Exercise data →
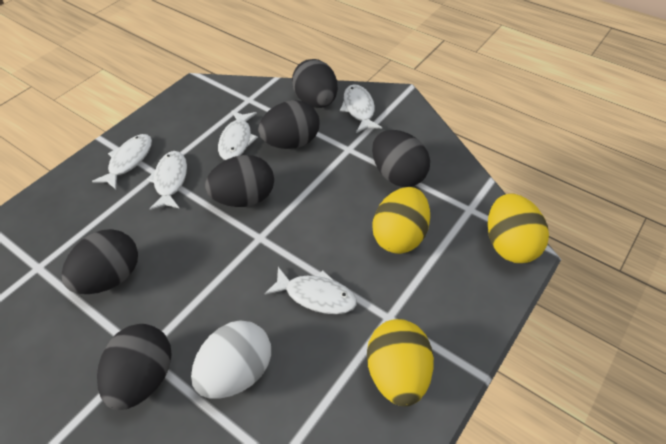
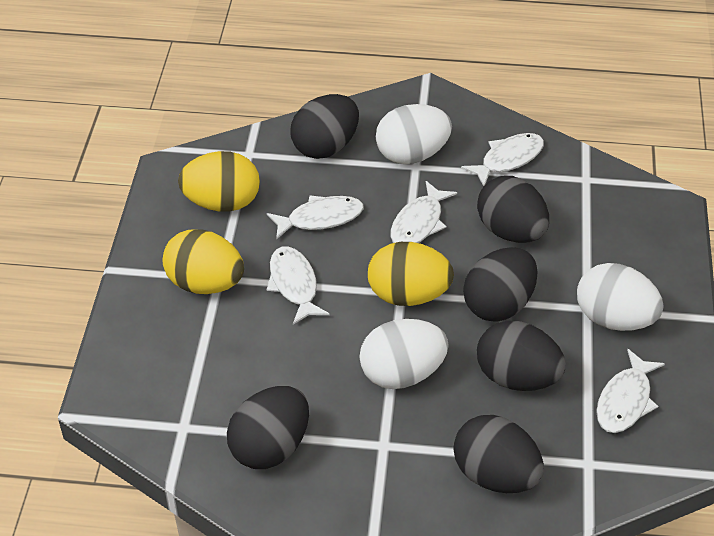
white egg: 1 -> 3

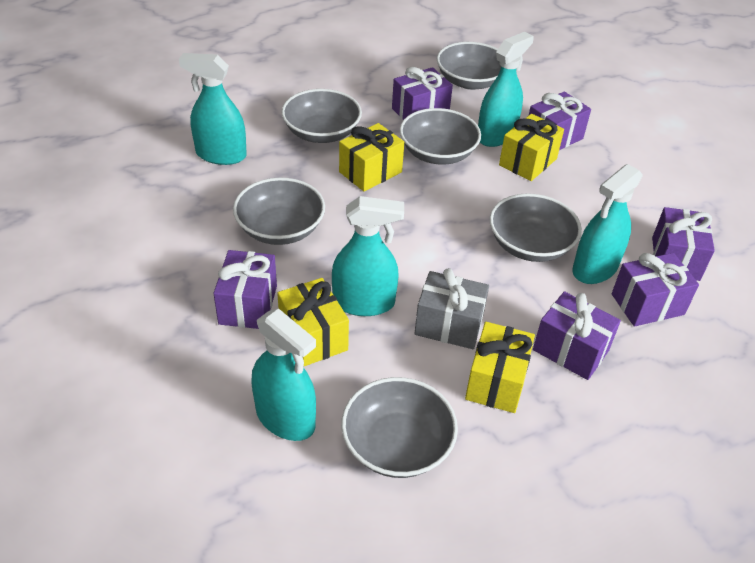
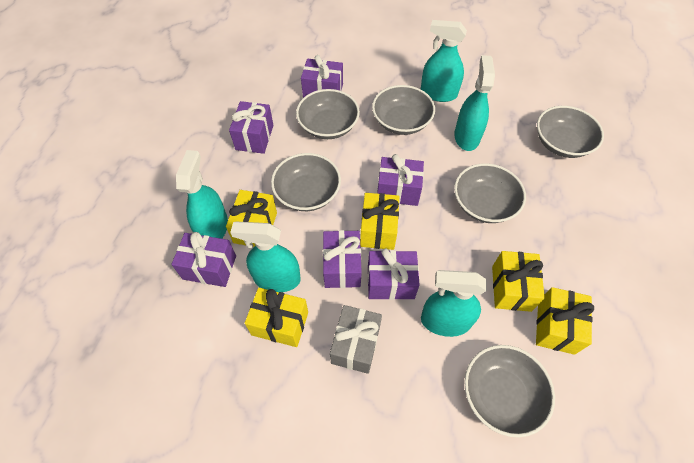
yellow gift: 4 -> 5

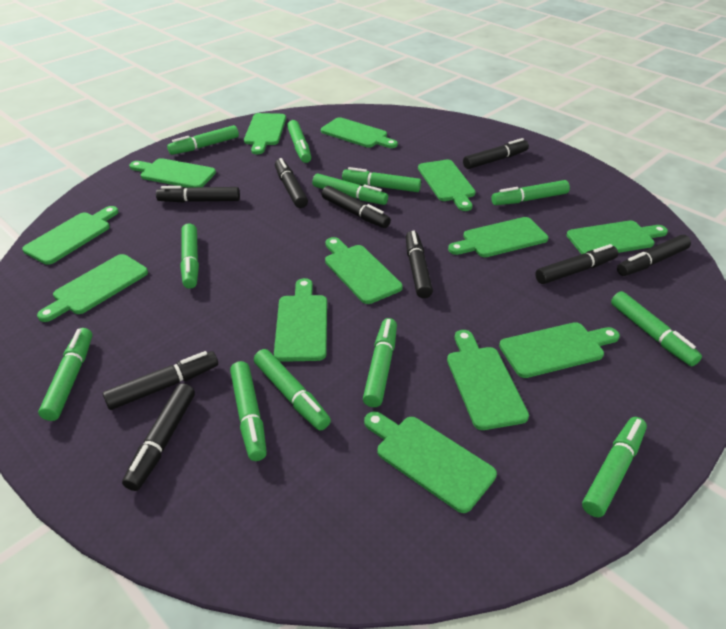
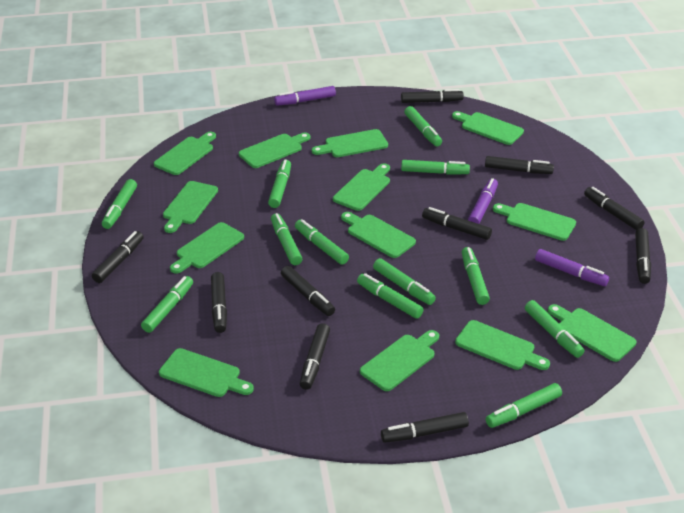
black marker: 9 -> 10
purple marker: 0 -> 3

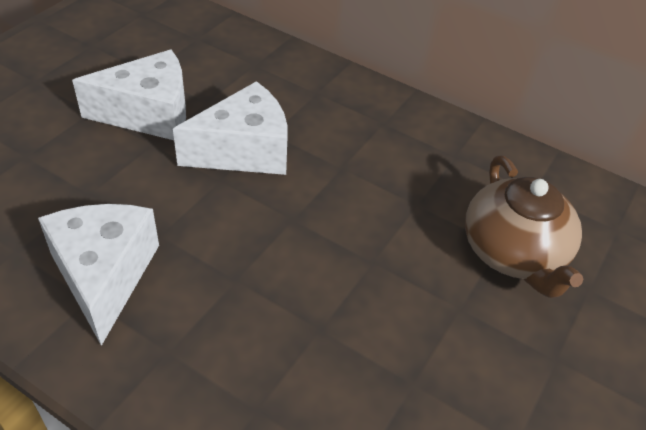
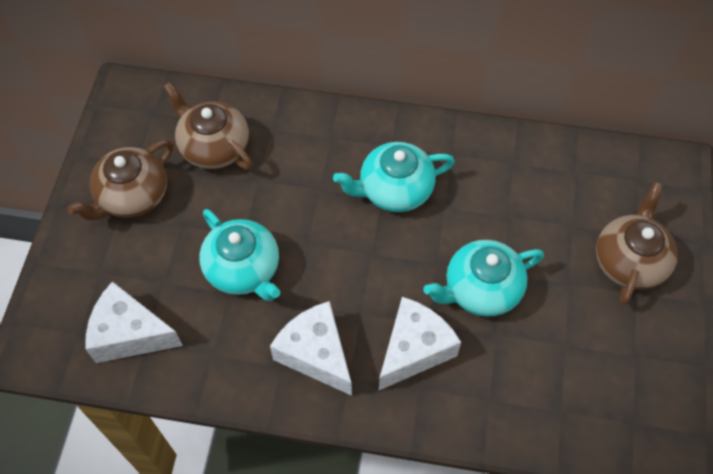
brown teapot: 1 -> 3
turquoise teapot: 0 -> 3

Try it → Go through the entries above and copy each line holding the string "teapot".

Result below →
brown teapot: 1 -> 3
turquoise teapot: 0 -> 3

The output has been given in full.